◆ Exercise materials ◆
******************************
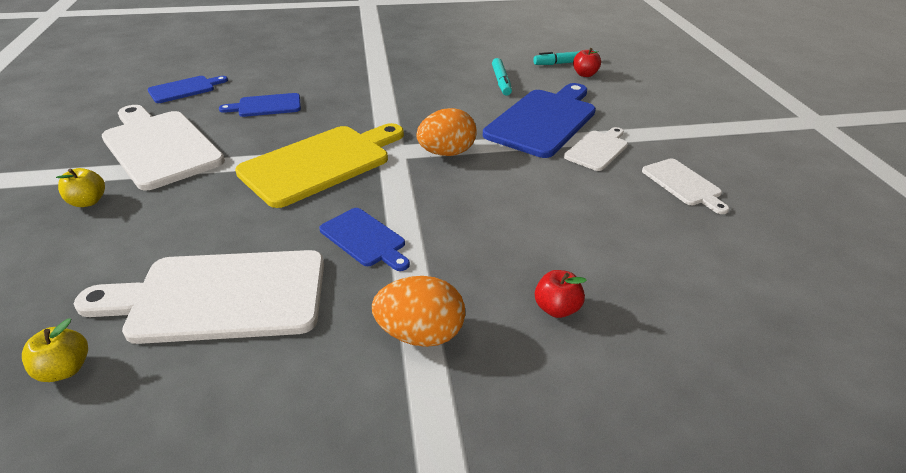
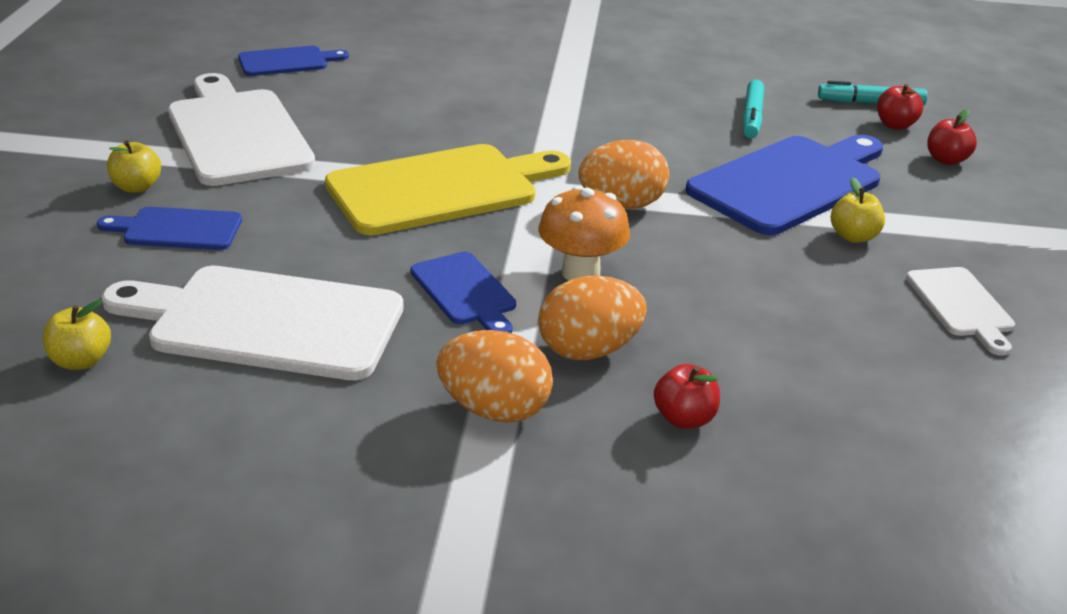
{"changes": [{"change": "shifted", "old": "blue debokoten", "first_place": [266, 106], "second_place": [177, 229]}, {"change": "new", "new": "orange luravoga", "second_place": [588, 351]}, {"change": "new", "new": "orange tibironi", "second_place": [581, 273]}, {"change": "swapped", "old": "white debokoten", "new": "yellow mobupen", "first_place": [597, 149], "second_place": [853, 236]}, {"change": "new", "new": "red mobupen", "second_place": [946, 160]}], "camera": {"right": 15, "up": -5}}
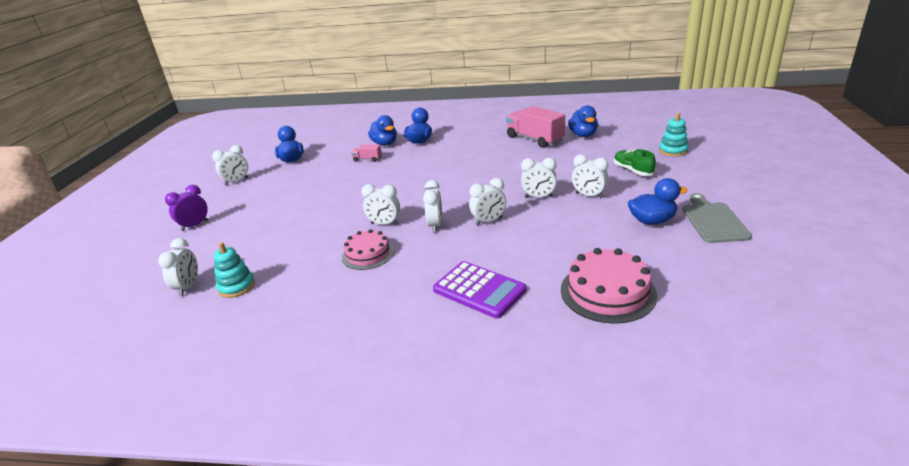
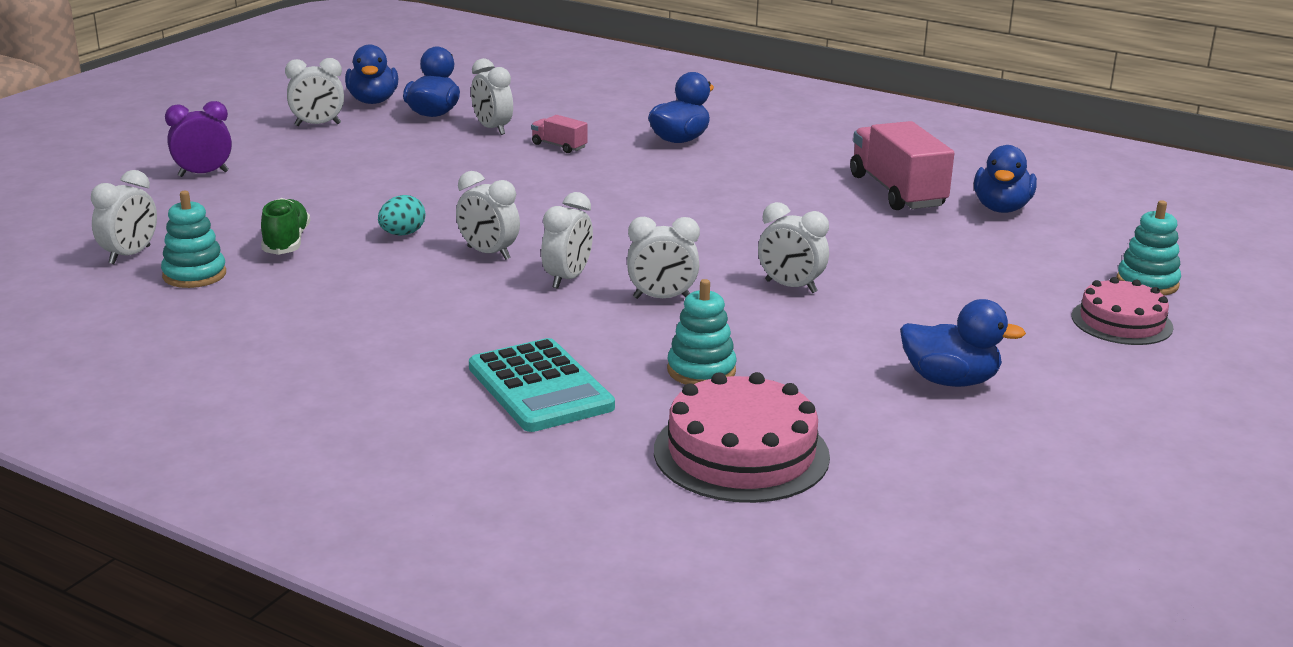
{"changes": [{"change": "shifted", "old": "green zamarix", "first_place": [632, 170], "second_place": [286, 242]}, {"change": "shifted", "old": "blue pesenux", "first_place": [385, 144], "second_place": [373, 101]}, {"change": "new", "new": "turquoise luravoga", "second_place": [402, 234]}, {"change": "repainted", "old": "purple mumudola", "new": "turquoise mumudola", "first_place": [479, 290], "second_place": [540, 387]}, {"change": "shifted", "old": "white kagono", "first_place": [589, 195], "second_place": [492, 129]}, {"change": "new", "new": "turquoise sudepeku", "second_place": [701, 371]}, {"change": "shifted", "old": "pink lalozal", "first_place": [368, 254], "second_place": [1121, 322]}, {"change": "gone", "old": "grey debokoten", "first_place": [713, 221]}], "camera": {"right": 20, "up": -5}}
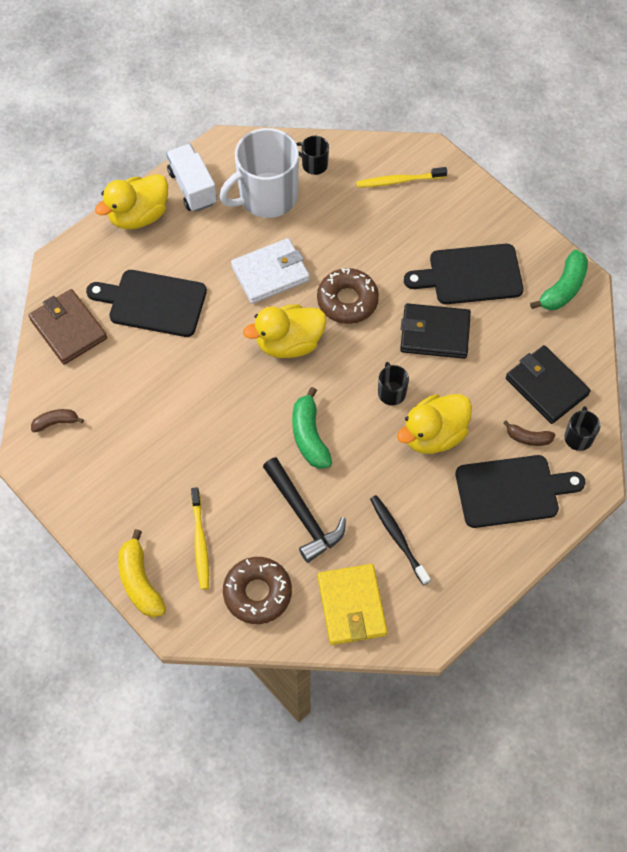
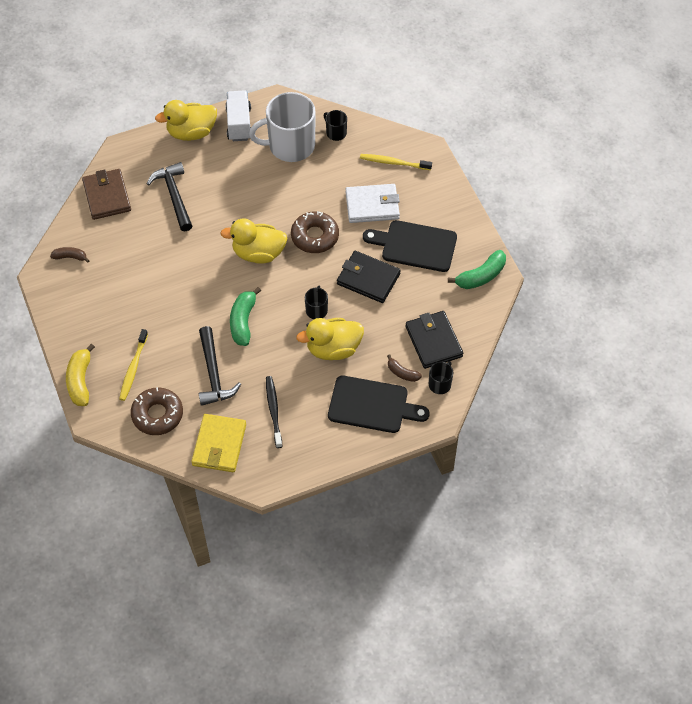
{"changes": [{"change": "swapped", "old": "black debokoten", "new": "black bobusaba", "first_place": [153, 303], "second_place": [174, 196]}, {"change": "shifted", "old": "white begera", "first_place": [270, 273], "second_place": [372, 205]}], "camera": {"right": 20, "up": -5}}
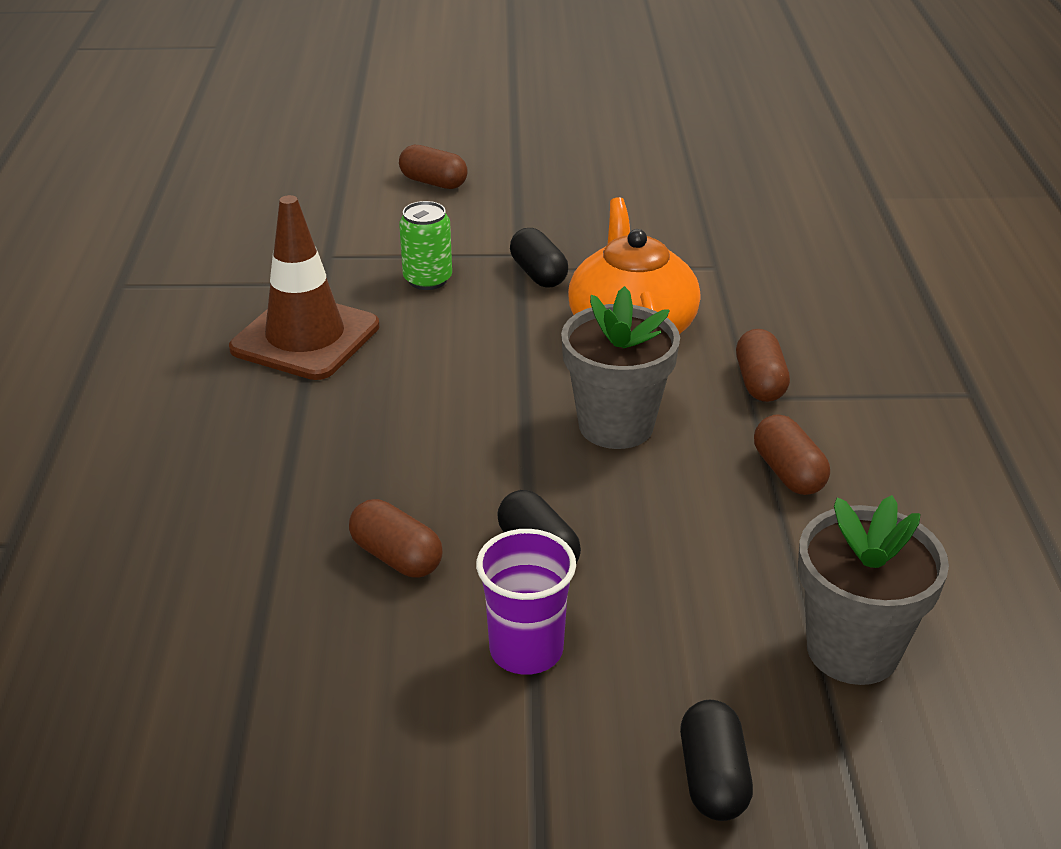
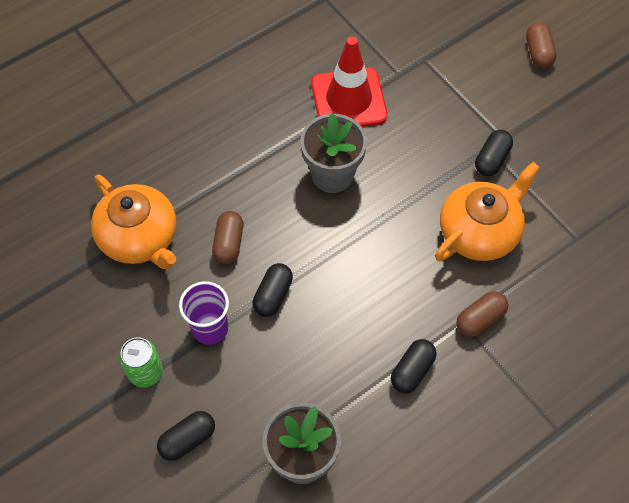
{"changes": [{"change": "new", "new": "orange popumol", "second_place": [139, 238]}, {"change": "shifted", "old": "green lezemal", "first_place": [427, 279], "second_place": [145, 372]}, {"change": "shifted", "old": "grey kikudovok", "first_place": [616, 425], "second_place": [332, 175]}, {"change": "repainted", "old": "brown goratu", "new": "red goratu", "first_place": [305, 337], "second_place": [348, 100]}, {"change": "repainted", "old": "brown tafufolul", "new": "black tafufolul", "first_place": [788, 472], "second_place": [412, 371]}], "camera": {"right": 55, "up": 25}}
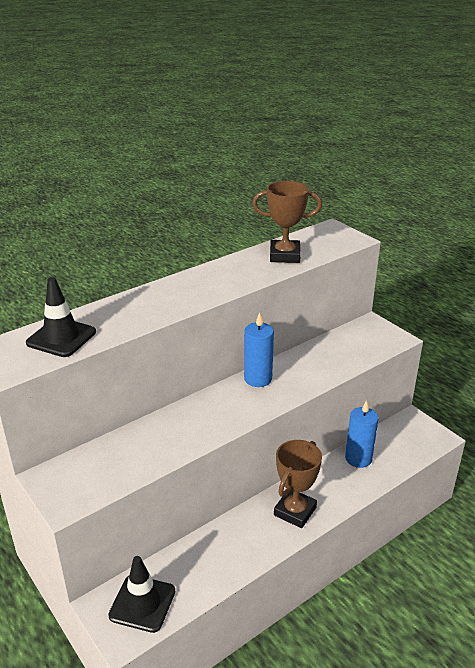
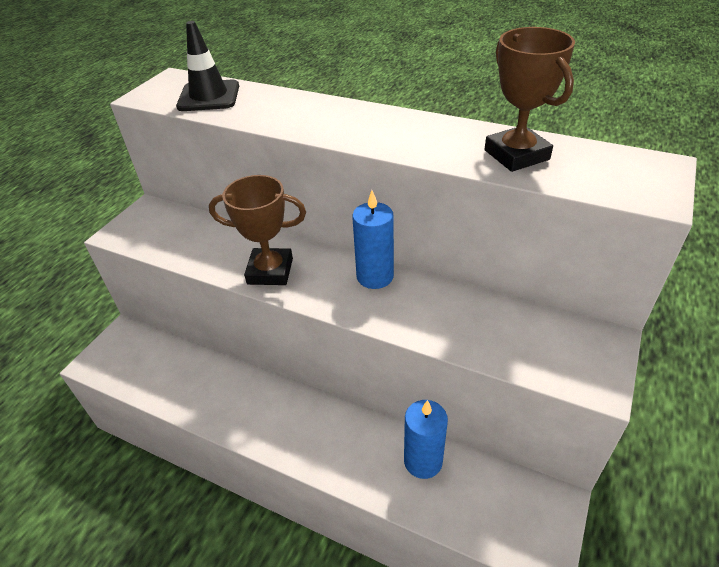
{"changes": [{"change": "shifted", "old": "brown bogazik", "first_place": [295, 511], "second_place": [270, 271]}, {"change": "gone", "old": "black goratu", "first_place": [142, 603]}], "camera": {"right": 65, "up": 10}}
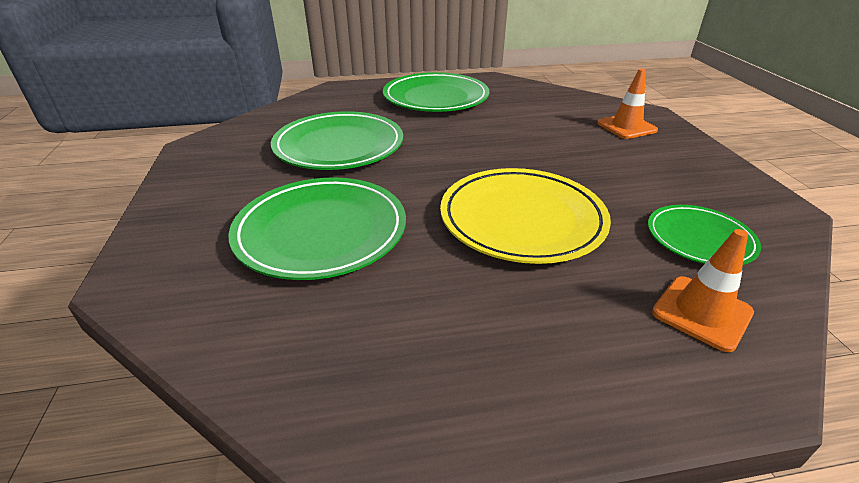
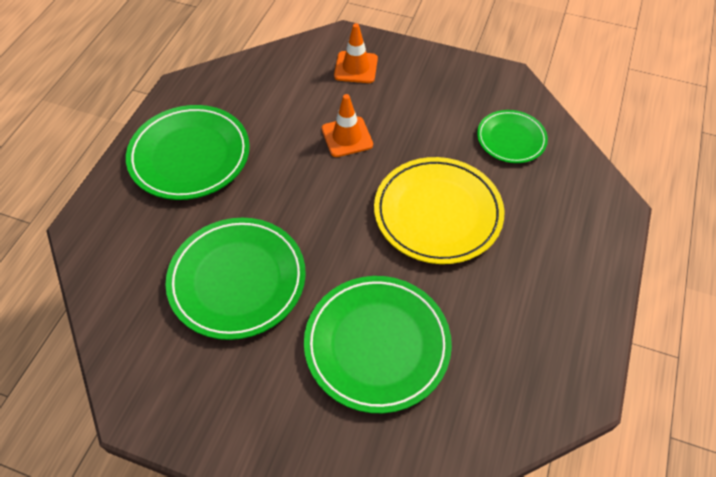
{"changes": [{"change": "shifted", "old": "orange goratu", "first_place": [702, 312], "second_place": [347, 137]}], "camera": {"right": -60, "up": 20}}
******************************
◆ What you should do ◆
When a picture appears in the material, please pass over it while retyping the rest exactly.

◆ Worked solution ◆
{"changes": [{"change": "shifted", "old": "blue debokoten", "first_place": [266, 106], "second_place": [177, 229]}, {"change": "new", "new": "orange luravoga", "second_place": [588, 351]}, {"change": "new", "new": "orange tibironi", "second_place": [581, 273]}, {"change": "swapped", "old": "white debokoten", "new": "yellow mobupen", "first_place": [597, 149], "second_place": [853, 236]}, {"change": "new", "new": "red mobupen", "second_place": [946, 160]}], "camera": {"right": 15, "up": -5}}
{"changes": [{"change": "shifted", "old": "green zamarix", "first_place": [632, 170], "second_place": [286, 242]}, {"change": "shifted", "old": "blue pesenux", "first_place": [385, 144], "second_place": [373, 101]}, {"change": "new", "new": "turquoise luravoga", "second_place": [402, 234]}, {"change": "repainted", "old": "purple mumudola", "new": "turquoise mumudola", "first_place": [479, 290], "second_place": [540, 387]}, {"change": "shifted", "old": "white kagono", "first_place": [589, 195], "second_place": [492, 129]}, {"change": "new", "new": "turquoise sudepeku", "second_place": [701, 371]}, {"change": "shifted", "old": "pink lalozal", "first_place": [368, 254], "second_place": [1121, 322]}, {"change": "gone", "old": "grey debokoten", "first_place": [713, 221]}], "camera": {"right": 20, "up": -5}}
{"changes": [{"change": "swapped", "old": "black debokoten", "new": "black bobusaba", "first_place": [153, 303], "second_place": [174, 196]}, {"change": "shifted", "old": "white begera", "first_place": [270, 273], "second_place": [372, 205]}], "camera": {"right": 20, "up": -5}}
{"changes": [{"change": "new", "new": "orange popumol", "second_place": [139, 238]}, {"change": "shifted", "old": "green lezemal", "first_place": [427, 279], "second_place": [145, 372]}, {"change": "shifted", "old": "grey kikudovok", "first_place": [616, 425], "second_place": [332, 175]}, {"change": "repainted", "old": "brown goratu", "new": "red goratu", "first_place": [305, 337], "second_place": [348, 100]}, {"change": "repainted", "old": "brown tafufolul", "new": "black tafufolul", "first_place": [788, 472], "second_place": [412, 371]}], "camera": {"right": 55, "up": 25}}
{"changes": [{"change": "shifted", "old": "brown bogazik", "first_place": [295, 511], "second_place": [270, 271]}, {"change": "gone", "old": "black goratu", "first_place": [142, 603]}], "camera": {"right": 65, "up": 10}}
{"changes": [{"change": "shifted", "old": "orange goratu", "first_place": [702, 312], "second_place": [347, 137]}], "camera": {"right": -60, "up": 20}}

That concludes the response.